##### SOURCE DATA #####

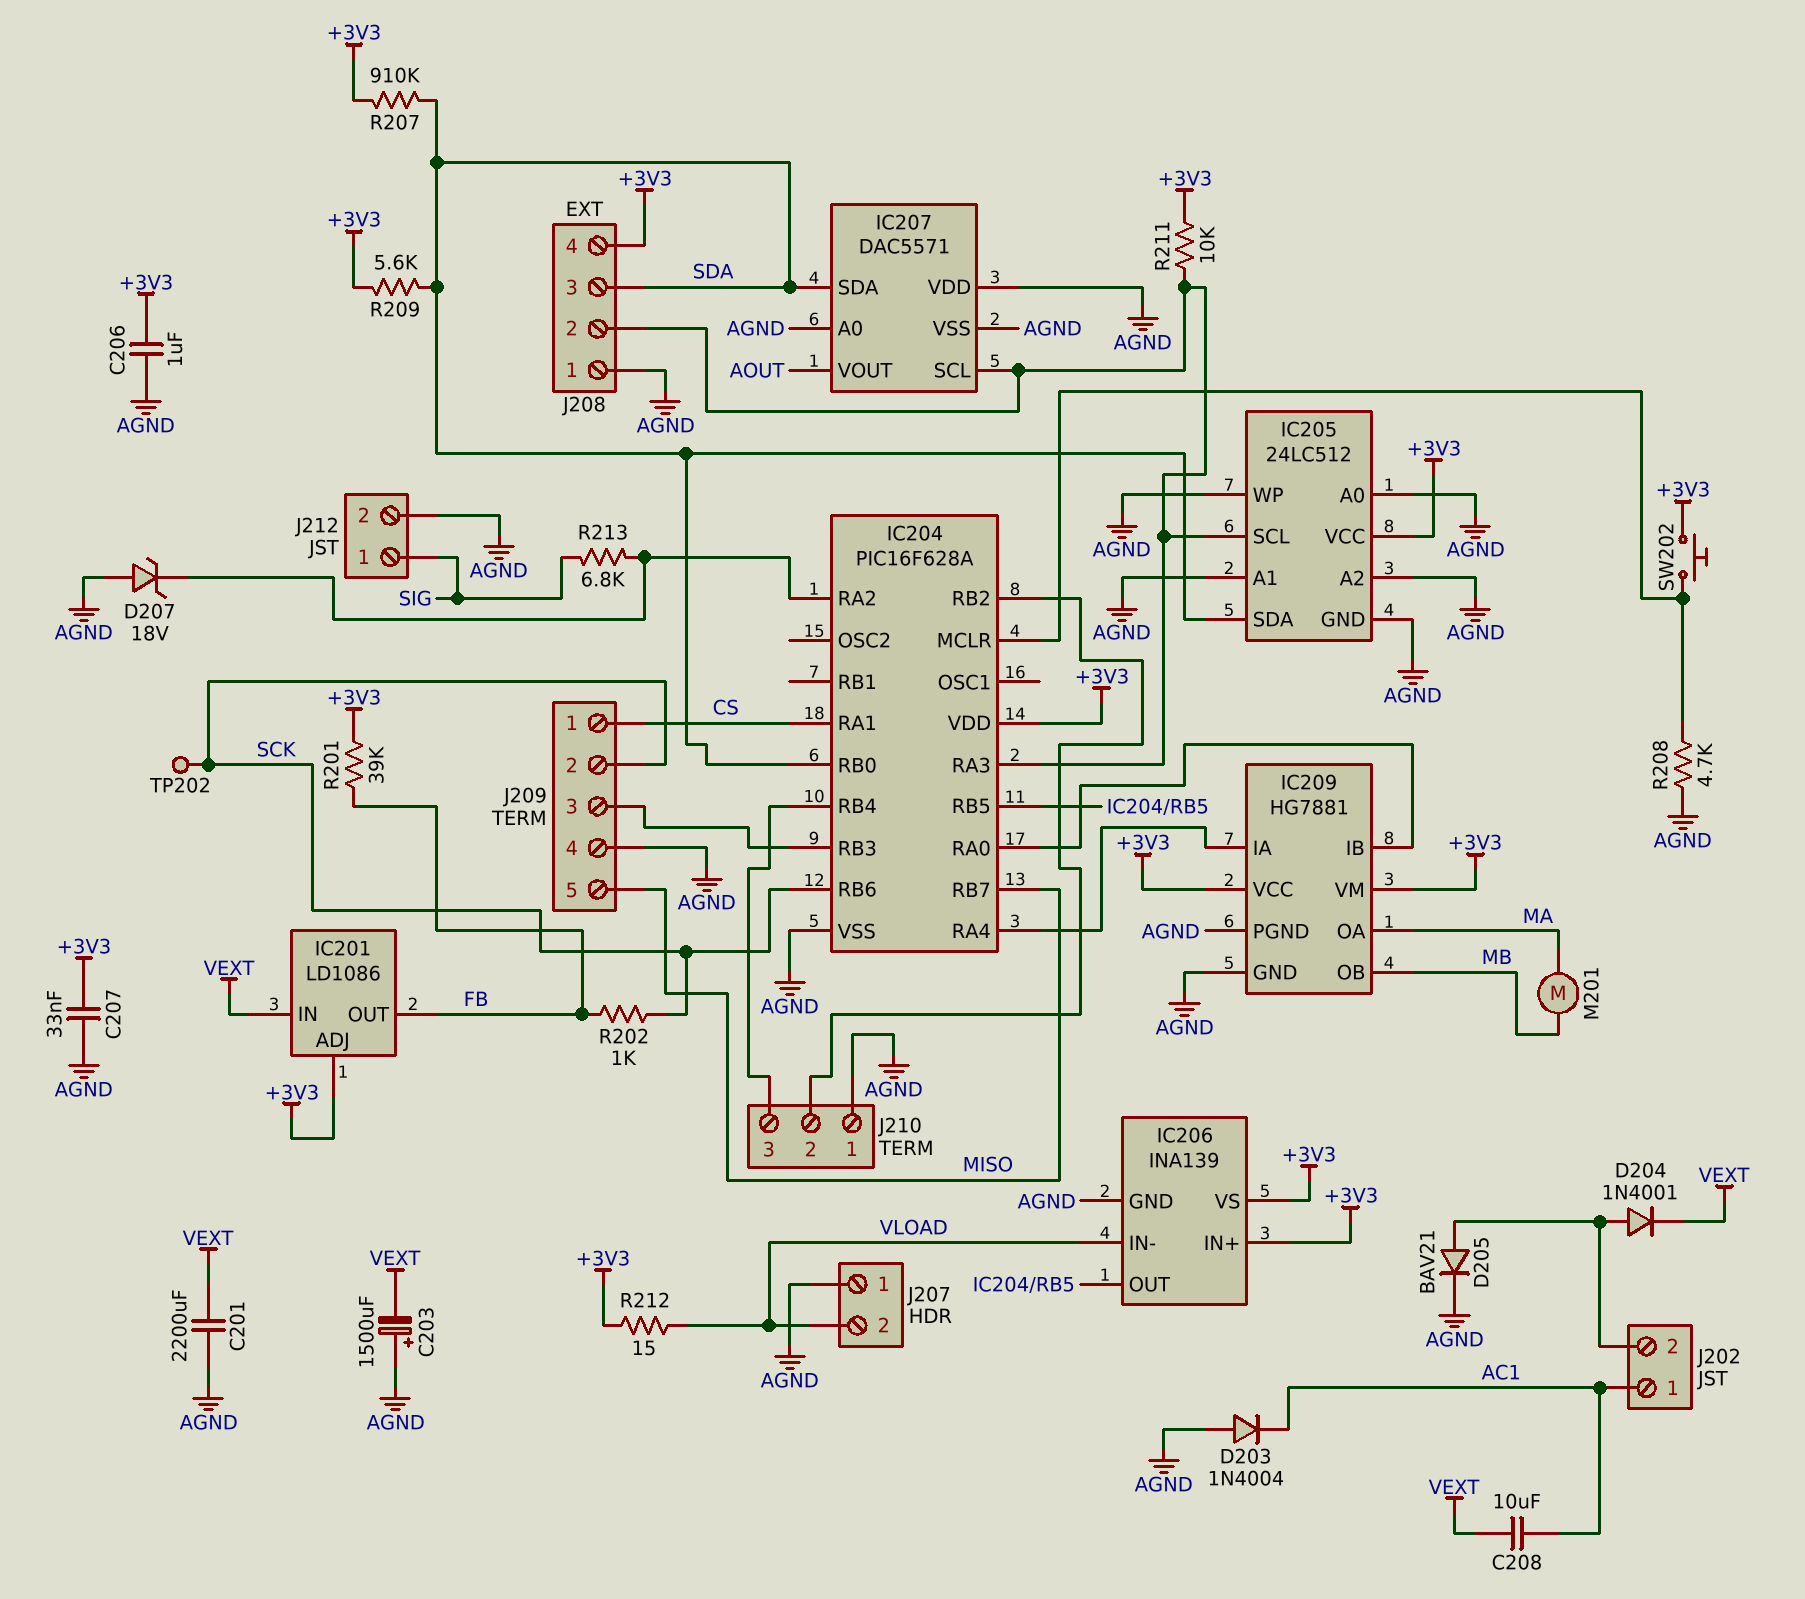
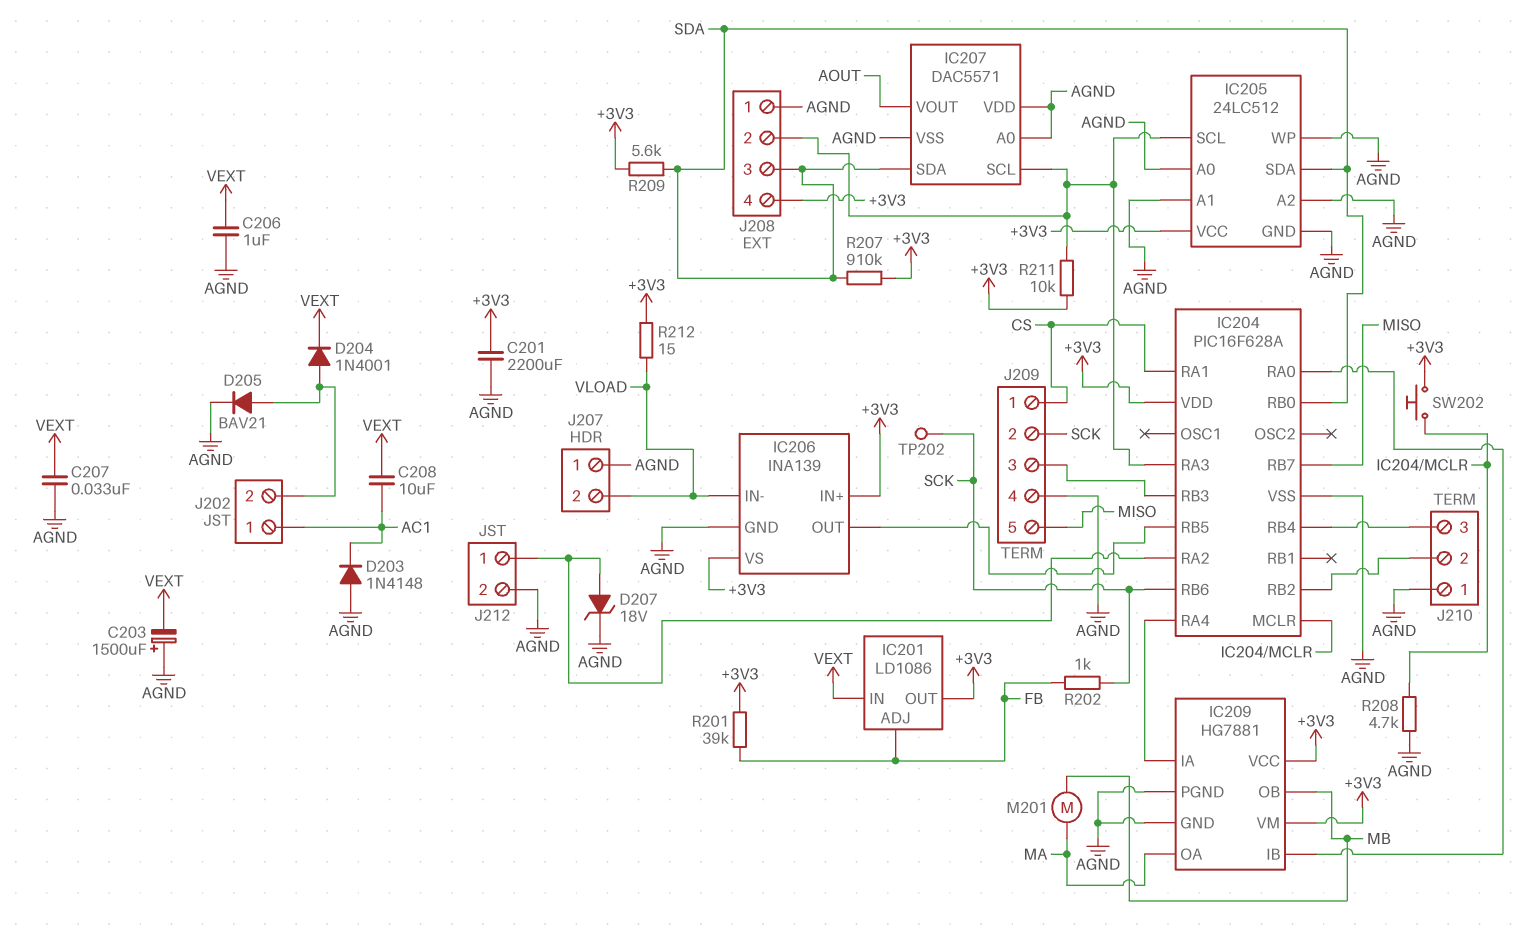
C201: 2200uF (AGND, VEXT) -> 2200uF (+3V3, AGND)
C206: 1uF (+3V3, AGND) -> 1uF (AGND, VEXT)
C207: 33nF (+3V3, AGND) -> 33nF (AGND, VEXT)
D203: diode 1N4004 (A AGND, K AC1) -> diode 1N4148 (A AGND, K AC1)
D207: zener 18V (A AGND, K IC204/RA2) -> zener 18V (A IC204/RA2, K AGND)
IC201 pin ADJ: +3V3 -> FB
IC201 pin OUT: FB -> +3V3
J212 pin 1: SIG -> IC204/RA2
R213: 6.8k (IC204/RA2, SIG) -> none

#####
##### SOURCE DATA #####

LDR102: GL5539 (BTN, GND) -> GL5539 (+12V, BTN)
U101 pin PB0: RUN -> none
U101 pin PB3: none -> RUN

#####
##### SOURCE DATA #####

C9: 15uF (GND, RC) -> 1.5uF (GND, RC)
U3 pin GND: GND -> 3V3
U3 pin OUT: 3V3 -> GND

#####

*ABOUT THIS TASK:*
Set down, exactly as they stand above, the lines starting with the line with "C201: 2200uF (AGND, VEXT)" and going on through the line with "R213: 6.8k (IC204/RA2, SIG) -> none", and no others.

*SOLUTION TO THIS EXERCISE:*
C201: 2200uF (AGND, VEXT) -> 2200uF (+3V3, AGND)
C206: 1uF (+3V3, AGND) -> 1uF (AGND, VEXT)
C207: 33nF (+3V3, AGND) -> 33nF (AGND, VEXT)
D203: diode 1N4004 (A AGND, K AC1) -> diode 1N4148 (A AGND, K AC1)
D207: zener 18V (A AGND, K IC204/RA2) -> zener 18V (A IC204/RA2, K AGND)
IC201 pin ADJ: +3V3 -> FB
IC201 pin OUT: FB -> +3V3
J212 pin 1: SIG -> IC204/RA2
R213: 6.8k (IC204/RA2, SIG) -> none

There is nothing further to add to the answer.